* **WORK REQUEST**: Determine the number of lines below that contain "AGND". Write nothing but that number.

Saved entries
====

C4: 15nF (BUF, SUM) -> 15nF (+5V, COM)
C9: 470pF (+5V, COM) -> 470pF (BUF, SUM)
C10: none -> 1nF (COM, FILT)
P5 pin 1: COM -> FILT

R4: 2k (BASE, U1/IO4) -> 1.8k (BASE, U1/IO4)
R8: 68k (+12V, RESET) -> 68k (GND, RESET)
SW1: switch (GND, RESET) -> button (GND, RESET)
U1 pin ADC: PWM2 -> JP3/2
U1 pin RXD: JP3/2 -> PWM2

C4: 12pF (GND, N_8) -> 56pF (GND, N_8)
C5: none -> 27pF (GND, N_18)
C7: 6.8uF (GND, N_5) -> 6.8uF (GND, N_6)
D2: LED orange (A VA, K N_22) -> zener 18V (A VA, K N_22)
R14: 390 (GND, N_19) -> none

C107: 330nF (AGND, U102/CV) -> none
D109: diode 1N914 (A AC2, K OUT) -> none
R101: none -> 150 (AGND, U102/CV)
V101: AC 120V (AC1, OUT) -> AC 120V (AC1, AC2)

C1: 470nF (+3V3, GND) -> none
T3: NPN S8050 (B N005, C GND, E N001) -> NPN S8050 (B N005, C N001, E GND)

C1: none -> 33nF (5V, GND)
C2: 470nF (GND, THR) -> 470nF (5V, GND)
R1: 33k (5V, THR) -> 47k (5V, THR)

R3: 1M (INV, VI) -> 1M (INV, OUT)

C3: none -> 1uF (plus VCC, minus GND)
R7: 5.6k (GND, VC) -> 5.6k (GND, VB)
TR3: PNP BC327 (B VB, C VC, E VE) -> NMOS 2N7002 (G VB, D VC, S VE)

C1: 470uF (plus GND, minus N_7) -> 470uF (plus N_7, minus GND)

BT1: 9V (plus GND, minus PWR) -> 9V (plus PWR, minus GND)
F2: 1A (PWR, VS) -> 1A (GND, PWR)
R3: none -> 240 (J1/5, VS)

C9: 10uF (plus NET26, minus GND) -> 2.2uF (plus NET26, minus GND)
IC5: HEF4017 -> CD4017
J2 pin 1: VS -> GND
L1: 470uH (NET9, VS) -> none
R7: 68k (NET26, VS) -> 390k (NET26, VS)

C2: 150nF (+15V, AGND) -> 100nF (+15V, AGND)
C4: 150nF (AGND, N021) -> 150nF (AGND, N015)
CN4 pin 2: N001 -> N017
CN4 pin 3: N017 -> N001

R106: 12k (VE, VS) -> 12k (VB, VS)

====

* **PROBLEM SOLUTION**: 4